**Exercise directions:** Would you filter these records and copy every line that has the word "clockwise"?

== Segment start ==

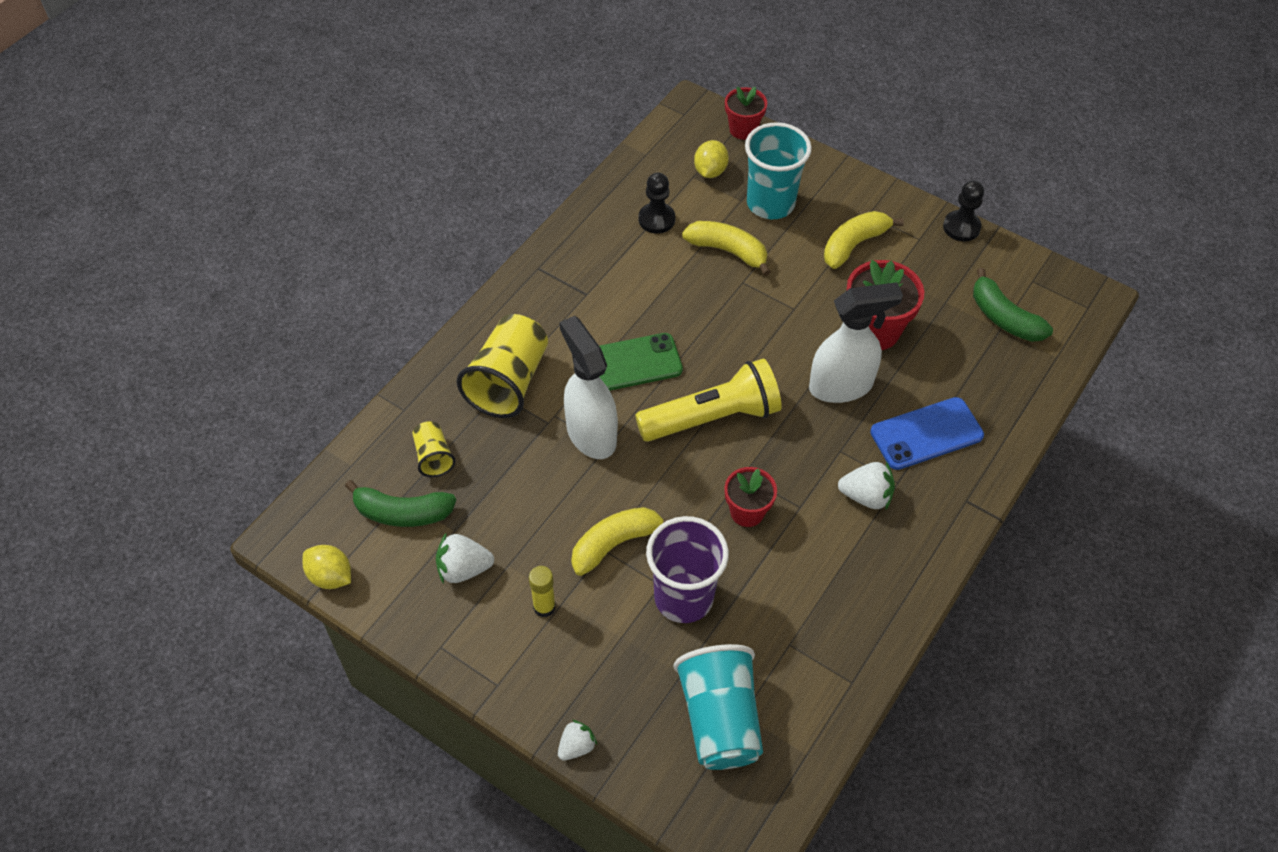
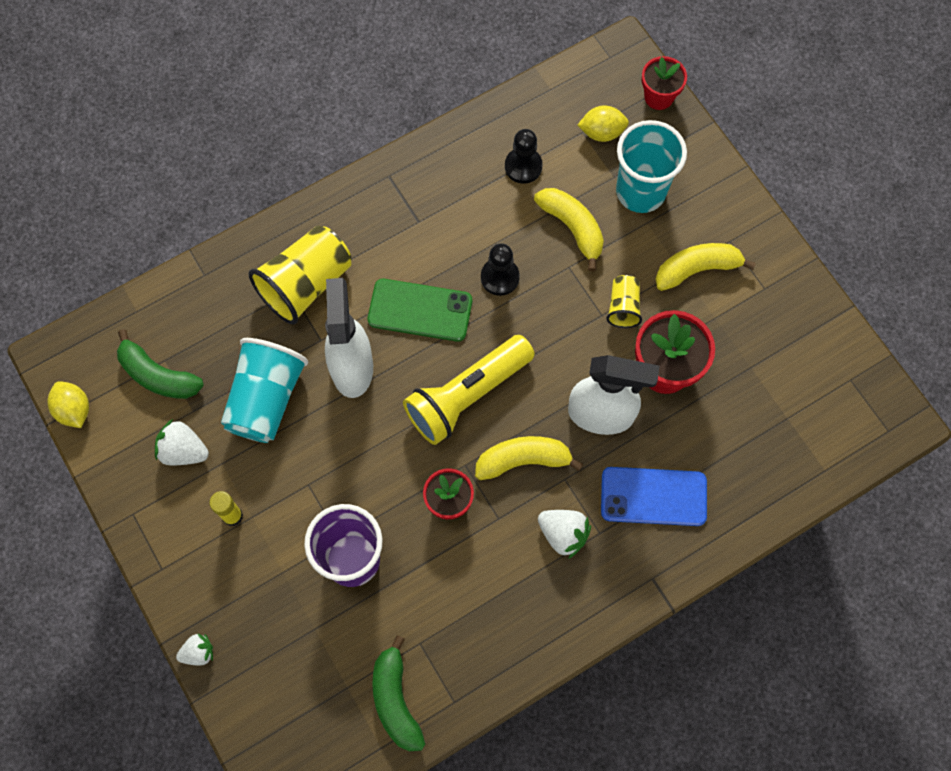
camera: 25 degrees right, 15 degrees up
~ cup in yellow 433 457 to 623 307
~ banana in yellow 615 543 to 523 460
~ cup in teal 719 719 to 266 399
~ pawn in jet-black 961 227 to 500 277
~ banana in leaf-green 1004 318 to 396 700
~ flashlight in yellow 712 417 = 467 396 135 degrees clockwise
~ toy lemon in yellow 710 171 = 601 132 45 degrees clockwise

== Segment end ==

**Exercise answer:**
~ flashlight in yellow 712 417 = 467 396 135 degrees clockwise
~ toy lemon in yellow 710 171 = 601 132 45 degrees clockwise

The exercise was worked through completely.